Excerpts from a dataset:
⟨

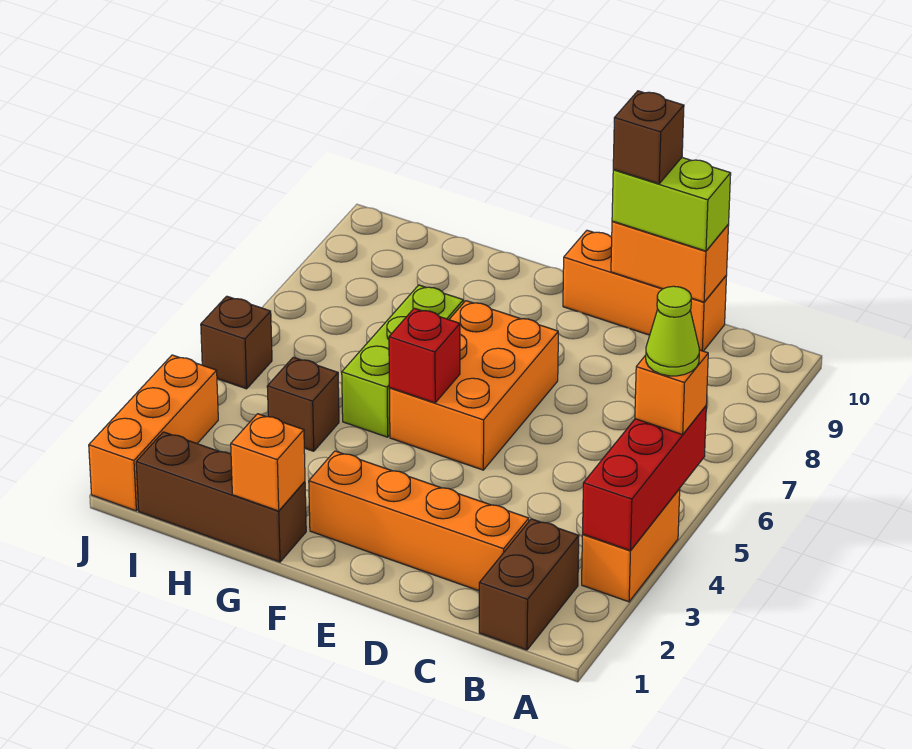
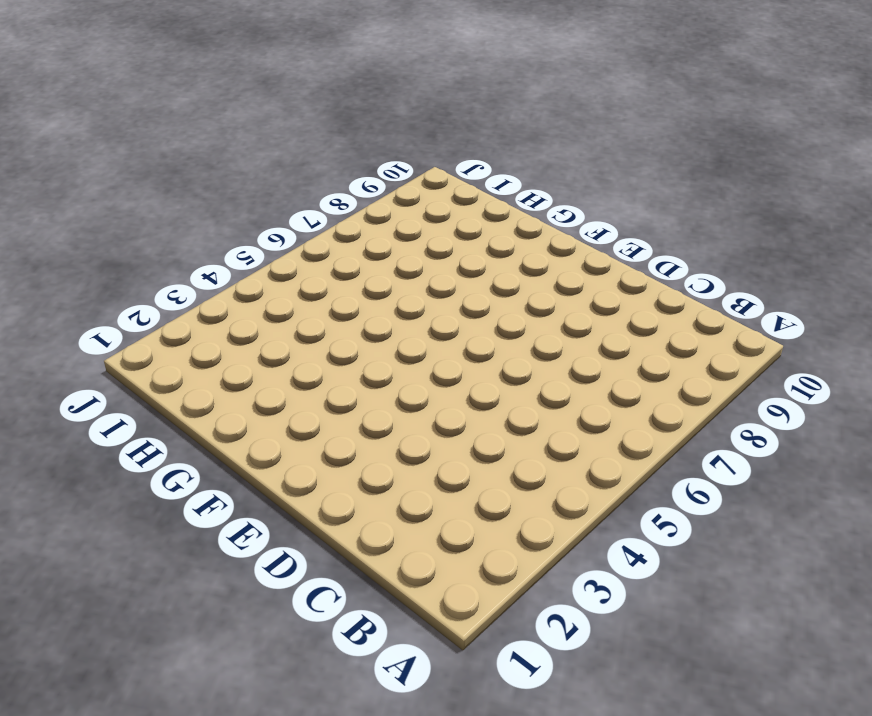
none -> orange 1x2 brick [582,488,680,602]
none -> brown 1x2 brick [479,519,579,650]
none -> orange 1x4 brick [309,451,529,591]

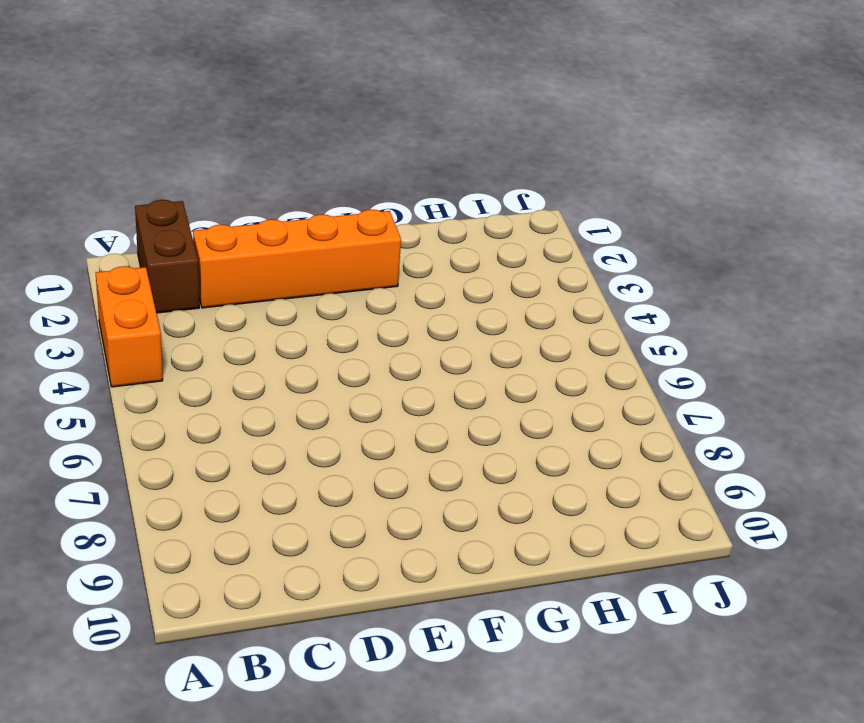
none -> orange 1x3 brick [563,230,726,351]
none -> orange 2x3 brick [389,301,558,470]
none -> brown 1x3 brick [136,432,306,562]

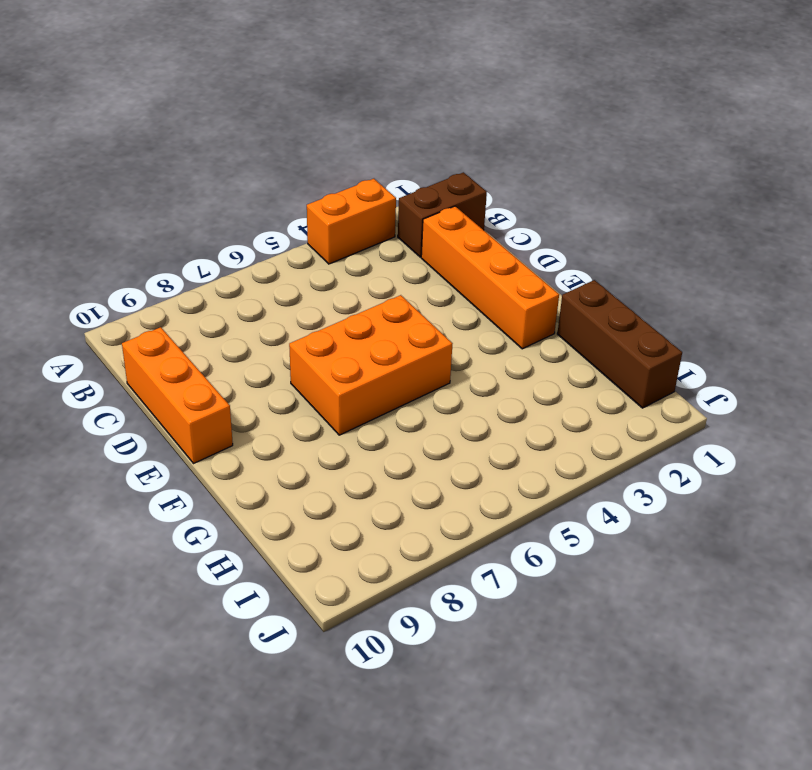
none -> lime 1x3 brick [342,285,463,437]
none -> brown 1x1 brick [267,357,339,451]
none -> orange 1x3 brick [89,355,218,511]

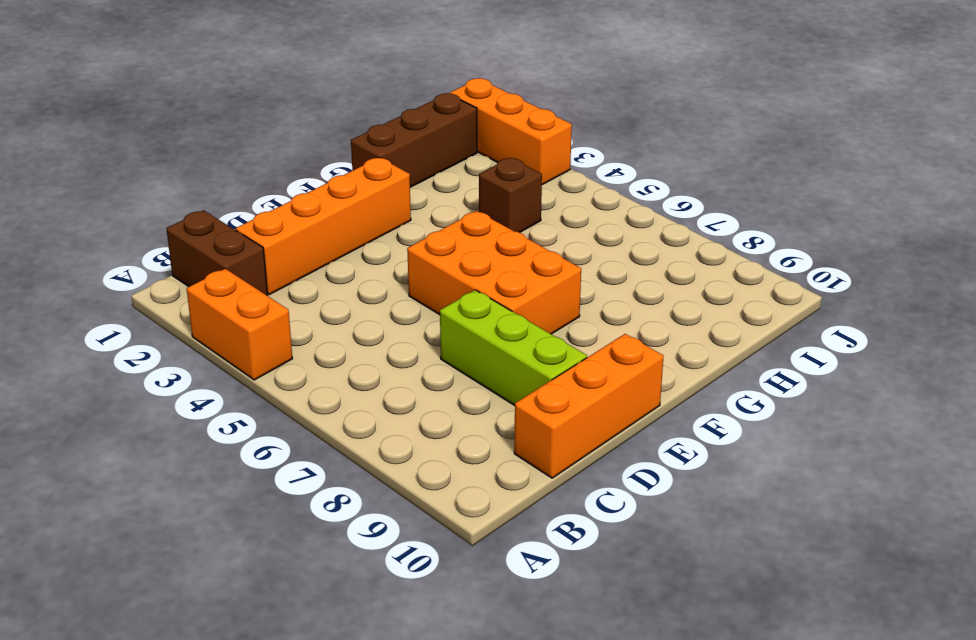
lime 1x3 brick [440,290,587,406] -> lime 1x3 brick moved to [342,285,463,437]
none -> brown 1x1 brick [201,296,272,389]
none -> red 1x3 brick [583,406,706,551]
none -> orange 1x2 brick [611,221,729,302]

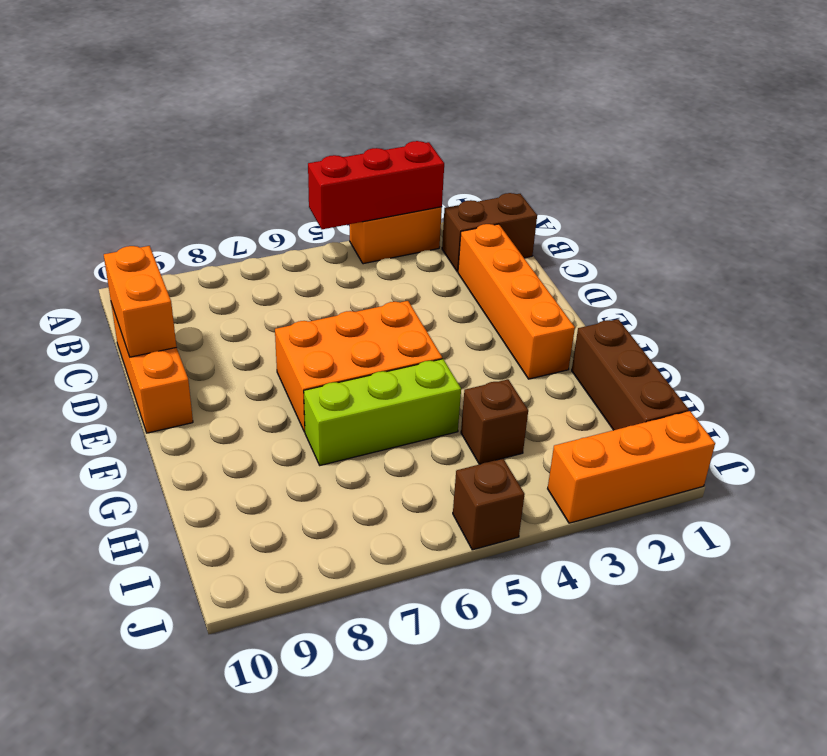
none -> red 1x1 brick [389,308,460,403]
none -> orange 1x1 brick [231,414,305,511]
none -> orange 1x1 brick [635,350,708,435]

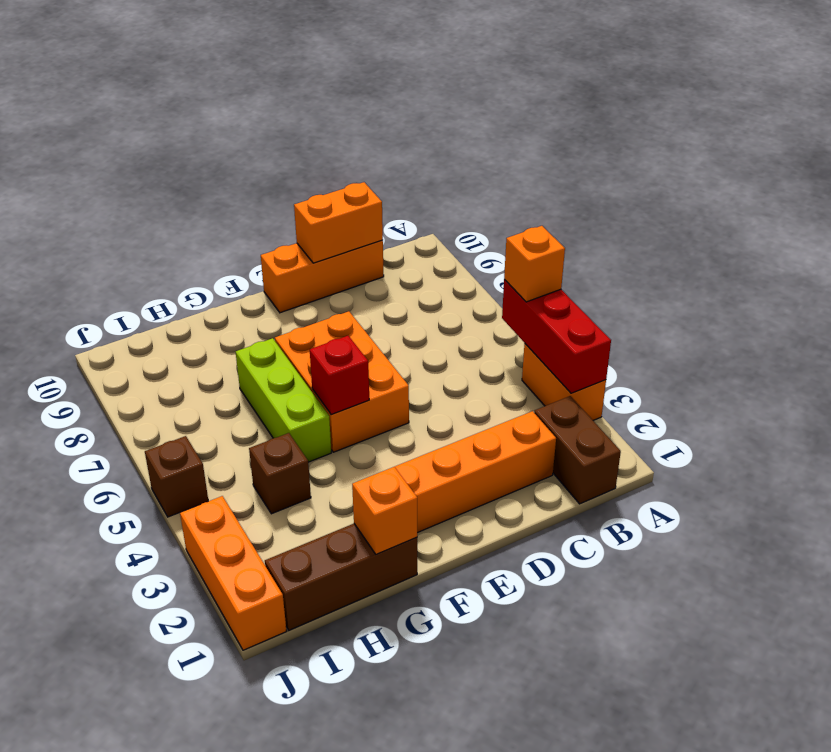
none -> lime 1x2 brick [612,158,731,251]
none -> lime 1x1 cone [646,286,699,376]
none -> brown 1x1 brick [613,91,684,184]

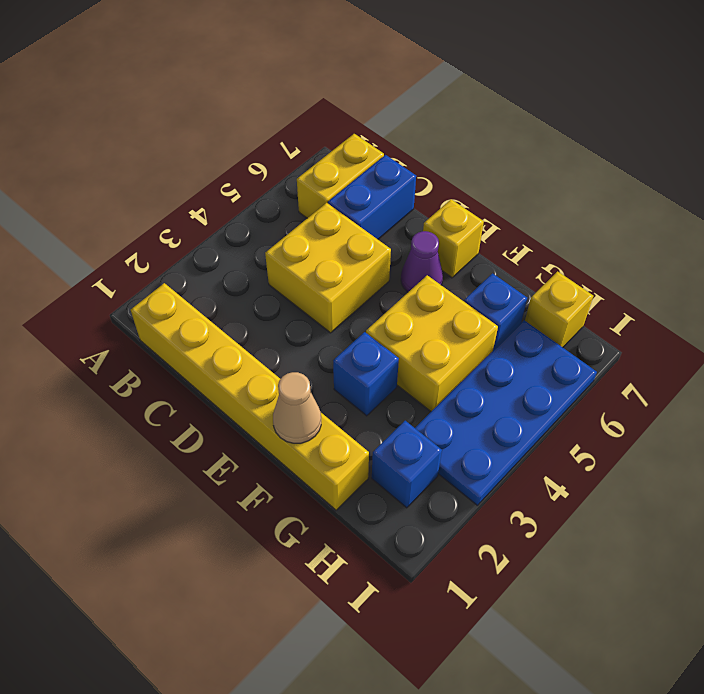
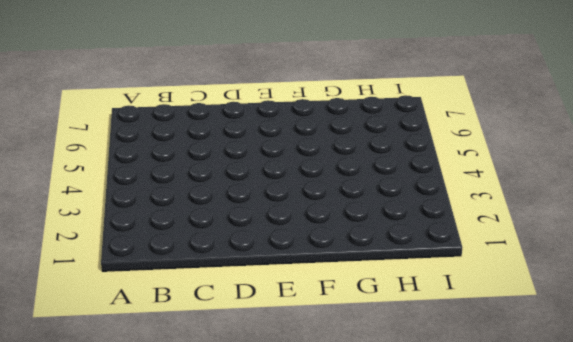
none -> yellow 1x6 brick [131,283,369,510]
none -> yellow 1x2 brick [297,134,384,218]
none -> yellow 2x2 brick [265,203,391,333]

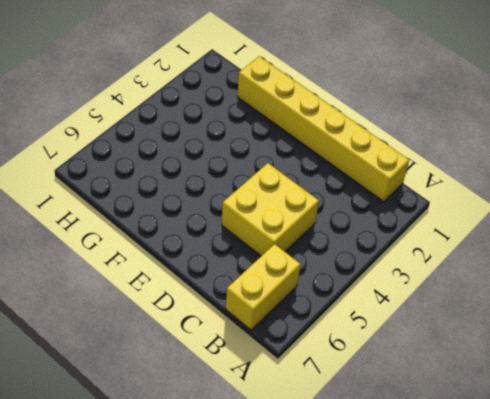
none -> blue 1x2 brick [328,155,416,239]
none -> purple 1x1 cone [401,231,443,292]
none -> yellow 1x1 brick [423,199,484,278]

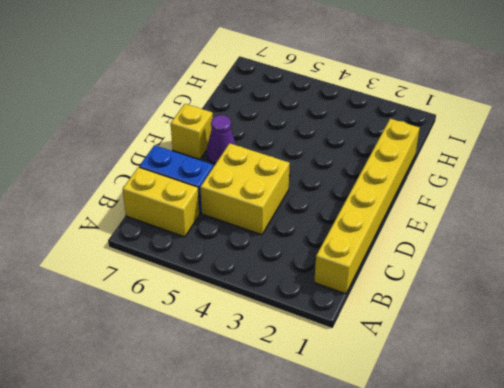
none -> blue 1x1 brick [333,332,399,416]
none -> yellow 2x2 brick [366,275,498,411]
none -> blue 1x1 brick [464,273,527,350]

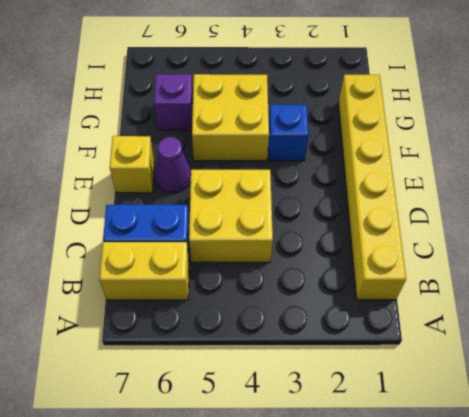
purple 1x1 brick [154,74,193,130] -> blue 1x1 brick [464,273,527,350]
none -> blue 1x1 brick [372,421,442,508]
none -> blue 2x4 plate [415,320,597,505]
none -> yellow 1x1 brick [525,271,593,347]

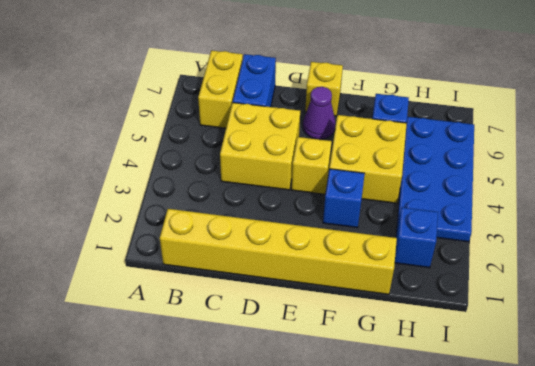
yellow 1x1 brick [292,137,332,194] -> yellow 1x1 brick moved to [525,271,593,347]
none -> tan 1x1 cone [273,372,321,443]

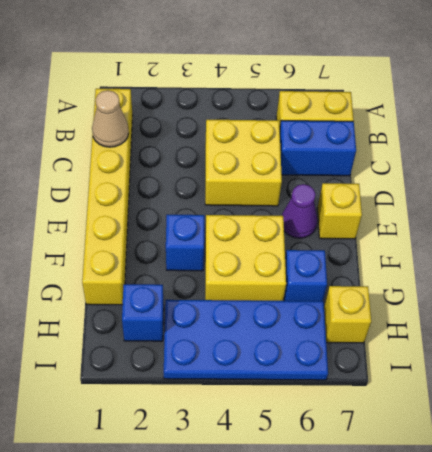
tan 1x1 cone [92,90,129,147] -> tan 1x1 cone moved to [273,372,321,443]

⟩

PROBLEM DESCRIPTION:
From the first line above to the last, copy the records exactly but omit the pictures.

RESPONSE TO THE TASK:
none -> orange 1x2 brick [582,488,680,602]
none -> brown 1x2 brick [479,519,579,650]
none -> orange 1x4 brick [309,451,529,591]

none -> orange 1x3 brick [563,230,726,351]
none -> orange 2x3 brick [389,301,558,470]
none -> brown 1x3 brick [136,432,306,562]

none -> lime 1x3 brick [342,285,463,437]
none -> brown 1x1 brick [267,357,339,451]
none -> orange 1x3 brick [89,355,218,511]

lime 1x3 brick [440,290,587,406] -> lime 1x3 brick moved to [342,285,463,437]
none -> brown 1x1 brick [201,296,272,389]
none -> red 1x3 brick [583,406,706,551]
none -> orange 1x2 brick [611,221,729,302]

none -> red 1x1 brick [389,308,460,403]
none -> orange 1x1 brick [231,414,305,511]
none -> orange 1x1 brick [635,350,708,435]

none -> lime 1x2 brick [612,158,731,251]
none -> lime 1x1 cone [646,286,699,376]
none -> brown 1x1 brick [613,91,684,184]

none -> yellow 1x6 brick [131,283,369,510]
none -> yellow 1x2 brick [297,134,384,218]
none -> yellow 2x2 brick [265,203,391,333]

none -> blue 1x2 brick [328,155,416,239]
none -> purple 1x1 cone [401,231,443,292]
none -> yellow 1x1 brick [423,199,484,278]

none -> blue 1x1 brick [333,332,399,416]
none -> yellow 2x2 brick [366,275,498,411]
none -> blue 1x1 brick [464,273,527,350]

purple 1x1 brick [154,74,193,130] -> blue 1x1 brick [464,273,527,350]
none -> blue 1x1 brick [372,421,442,508]
none -> blue 2x4 plate [415,320,597,505]
none -> yellow 1x1 brick [525,271,593,347]

yellow 1x1 brick [292,137,332,194] -> yellow 1x1 brick moved to [525,271,593,347]
none -> tan 1x1 cone [273,372,321,443]

tan 1x1 cone [92,90,129,147] -> tan 1x1 cone moved to [273,372,321,443]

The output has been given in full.